HOW TO COMPLETE THIS TASK: Begin with the line that holds "FAN pin SIG: D7 -> TX". Output it and all remaining lines of the material, verbatim, ending with the last.

START DATA FOR THIS TASK

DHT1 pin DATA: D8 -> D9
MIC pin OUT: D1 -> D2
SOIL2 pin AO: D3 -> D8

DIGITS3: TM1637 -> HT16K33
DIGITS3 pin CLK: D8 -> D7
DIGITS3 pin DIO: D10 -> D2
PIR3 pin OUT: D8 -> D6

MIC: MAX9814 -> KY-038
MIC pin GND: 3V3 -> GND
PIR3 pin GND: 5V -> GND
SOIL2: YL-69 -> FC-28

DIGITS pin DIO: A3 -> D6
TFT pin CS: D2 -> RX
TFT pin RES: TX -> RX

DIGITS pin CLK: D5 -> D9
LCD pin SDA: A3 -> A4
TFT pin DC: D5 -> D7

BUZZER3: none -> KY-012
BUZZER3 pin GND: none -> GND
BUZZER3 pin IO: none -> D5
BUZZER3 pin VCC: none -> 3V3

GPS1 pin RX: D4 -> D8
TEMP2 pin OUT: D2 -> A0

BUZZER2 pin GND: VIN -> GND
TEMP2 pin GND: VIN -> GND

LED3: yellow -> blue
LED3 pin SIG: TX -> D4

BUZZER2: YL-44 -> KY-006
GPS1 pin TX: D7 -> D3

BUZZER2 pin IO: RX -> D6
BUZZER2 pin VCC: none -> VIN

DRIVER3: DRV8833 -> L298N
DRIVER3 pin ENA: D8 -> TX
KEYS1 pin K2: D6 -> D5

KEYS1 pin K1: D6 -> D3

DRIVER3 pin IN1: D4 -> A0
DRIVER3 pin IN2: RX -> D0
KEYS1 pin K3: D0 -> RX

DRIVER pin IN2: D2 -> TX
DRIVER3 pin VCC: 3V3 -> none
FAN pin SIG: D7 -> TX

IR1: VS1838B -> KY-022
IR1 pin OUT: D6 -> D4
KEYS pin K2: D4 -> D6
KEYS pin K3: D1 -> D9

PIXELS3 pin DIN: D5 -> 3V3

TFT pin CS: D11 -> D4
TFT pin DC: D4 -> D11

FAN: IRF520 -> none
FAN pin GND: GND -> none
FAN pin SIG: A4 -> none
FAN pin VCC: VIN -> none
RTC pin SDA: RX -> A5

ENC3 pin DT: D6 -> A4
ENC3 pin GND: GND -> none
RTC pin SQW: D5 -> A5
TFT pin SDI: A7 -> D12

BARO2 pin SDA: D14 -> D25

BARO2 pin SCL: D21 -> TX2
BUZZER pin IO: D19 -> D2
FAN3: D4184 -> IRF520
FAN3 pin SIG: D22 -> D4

END DATA FOR THIS TASK

TASK RESULT:
FAN pin SIG: D7 -> TX

IR1: VS1838B -> KY-022
IR1 pin OUT: D6 -> D4
KEYS pin K2: D4 -> D6
KEYS pin K3: D1 -> D9

PIXELS3 pin DIN: D5 -> 3V3

TFT pin CS: D11 -> D4
TFT pin DC: D4 -> D11

FAN: IRF520 -> none
FAN pin GND: GND -> none
FAN pin SIG: A4 -> none
FAN pin VCC: VIN -> none
RTC pin SDA: RX -> A5

ENC3 pin DT: D6 -> A4
ENC3 pin GND: GND -> none
RTC pin SQW: D5 -> A5
TFT pin SDI: A7 -> D12

BARO2 pin SDA: D14 -> D25

BARO2 pin SCL: D21 -> TX2
BUZZER pin IO: D19 -> D2
FAN3: D4184 -> IRF520
FAN3 pin SIG: D22 -> D4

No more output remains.